··· Supplied data
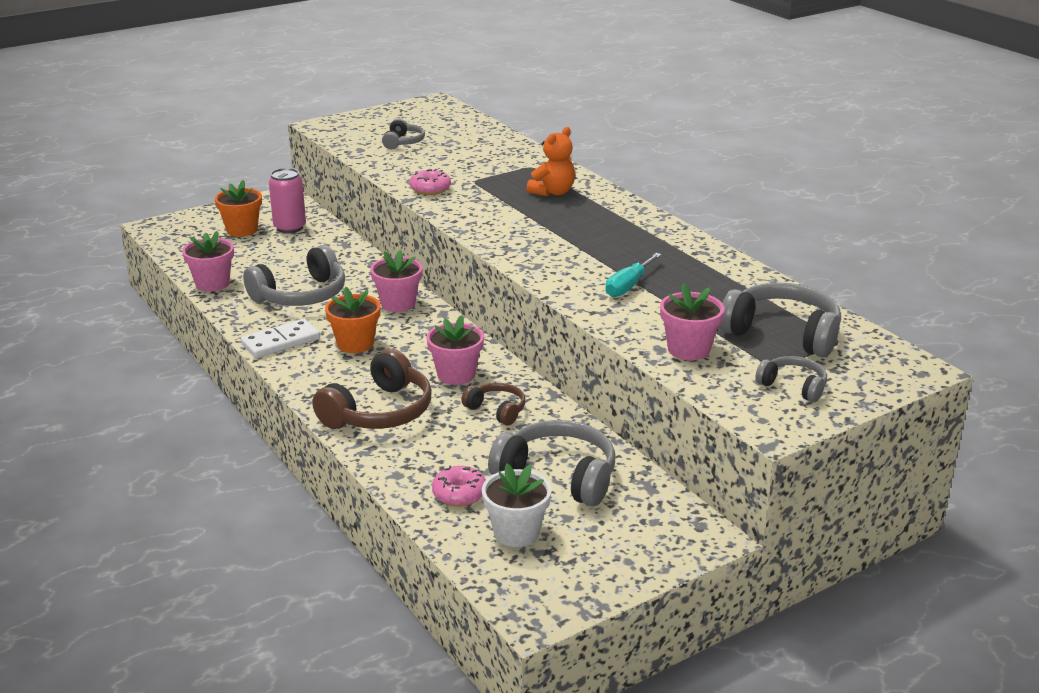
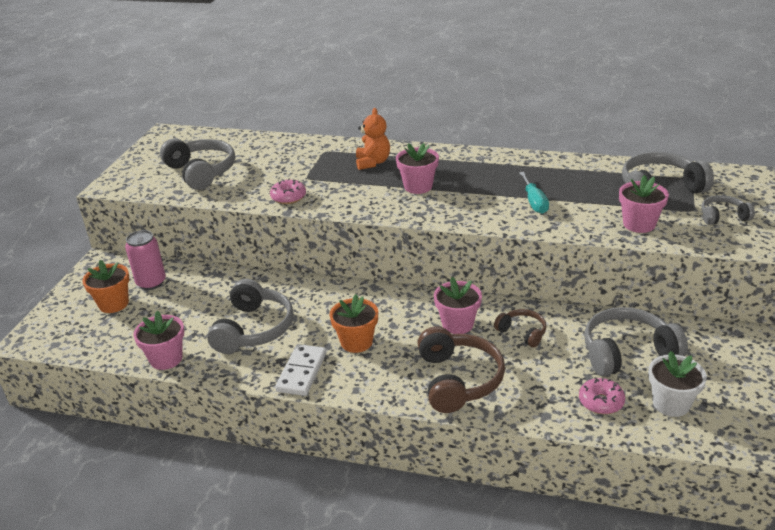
camera: 40 degrees left, 5 degrees up
(398, 304) = (334, 297): pink flower pot -> pink flower pot (418, 186)
(403, 142) = (201, 172): grey headphones -> grey headphones, size x1.84
(496, 410) = (522, 333): brown headphones -> brown headphones turned 45 degrees clockwise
······
Problem description: Filter the data above, keeping only lines that include the string "headphones".

Answer to this problem:
(403, 142) = (201, 172): grey headphones -> grey headphones, size x1.84
(496, 410) = (522, 333): brown headphones -> brown headphones turned 45 degrees clockwise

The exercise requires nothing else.